WORK TO BE COMPLETED: Can you quote the records below in full, word for word?

DATASET RECORDS:
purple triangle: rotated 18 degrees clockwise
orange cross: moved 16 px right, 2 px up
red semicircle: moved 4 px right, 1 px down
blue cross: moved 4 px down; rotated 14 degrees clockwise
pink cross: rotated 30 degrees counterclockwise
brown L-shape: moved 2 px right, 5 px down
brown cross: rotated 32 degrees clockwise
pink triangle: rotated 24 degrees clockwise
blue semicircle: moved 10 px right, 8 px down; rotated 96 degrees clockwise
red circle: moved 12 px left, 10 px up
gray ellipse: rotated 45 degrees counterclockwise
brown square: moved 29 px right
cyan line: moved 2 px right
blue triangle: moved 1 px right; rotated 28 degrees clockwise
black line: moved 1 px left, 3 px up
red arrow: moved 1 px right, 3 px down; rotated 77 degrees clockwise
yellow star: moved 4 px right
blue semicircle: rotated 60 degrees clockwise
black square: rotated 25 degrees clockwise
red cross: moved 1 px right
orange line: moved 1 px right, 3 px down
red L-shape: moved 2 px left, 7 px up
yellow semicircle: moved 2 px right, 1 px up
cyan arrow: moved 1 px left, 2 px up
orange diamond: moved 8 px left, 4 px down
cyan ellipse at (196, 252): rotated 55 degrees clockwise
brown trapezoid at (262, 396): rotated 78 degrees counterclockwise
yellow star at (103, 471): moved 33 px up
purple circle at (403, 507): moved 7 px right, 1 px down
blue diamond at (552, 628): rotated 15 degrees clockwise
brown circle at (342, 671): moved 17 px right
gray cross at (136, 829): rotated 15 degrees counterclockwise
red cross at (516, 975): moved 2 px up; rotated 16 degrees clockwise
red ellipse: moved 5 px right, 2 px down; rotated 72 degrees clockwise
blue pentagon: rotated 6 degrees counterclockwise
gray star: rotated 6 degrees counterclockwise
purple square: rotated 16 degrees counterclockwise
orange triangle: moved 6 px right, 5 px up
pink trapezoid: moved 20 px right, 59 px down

THE ANSWER:
purple triangle: rotated 18 degrees clockwise
orange cross: moved 16 px right, 2 px up
red semicircle: moved 4 px right, 1 px down
blue cross: moved 4 px down; rotated 14 degrees clockwise
pink cross: rotated 30 degrees counterclockwise
brown L-shape: moved 2 px right, 5 px down
brown cross: rotated 32 degrees clockwise
pink triangle: rotated 24 degrees clockwise
blue semicircle: moved 10 px right, 8 px down; rotated 96 degrees clockwise
red circle: moved 12 px left, 10 px up
gray ellipse: rotated 45 degrees counterclockwise
brown square: moved 29 px right
cyan line: moved 2 px right
blue triangle: moved 1 px right; rotated 28 degrees clockwise
black line: moved 1 px left, 3 px up
red arrow: moved 1 px right, 3 px down; rotated 77 degrees clockwise
yellow star: moved 4 px right
blue semicircle: rotated 60 degrees clockwise
black square: rotated 25 degrees clockwise
red cross: moved 1 px right
orange line: moved 1 px right, 3 px down
red L-shape: moved 2 px left, 7 px up
yellow semicircle: moved 2 px right, 1 px up
cyan arrow: moved 1 px left, 2 px up
orange diamond: moved 8 px left, 4 px down
cyan ellipse at (196, 252): rotated 55 degrees clockwise
brown trapezoid at (262, 396): rotated 78 degrees counterclockwise
yellow star at (103, 471): moved 33 px up
purple circle at (403, 507): moved 7 px right, 1 px down
blue diamond at (552, 628): rotated 15 degrees clockwise
brown circle at (342, 671): moved 17 px right
gray cross at (136, 829): rotated 15 degrees counterclockwise
red cross at (516, 975): moved 2 px up; rotated 16 degrees clockwise
red ellipse: moved 5 px right, 2 px down; rotated 72 degrees clockwise
blue pentagon: rotated 6 degrees counterclockwise
gray star: rotated 6 degrees counterclockwise
purple square: rotated 16 degrees counterclockwise
orange triangle: moved 6 px right, 5 px up
pink trapezoid: moved 20 px right, 59 px down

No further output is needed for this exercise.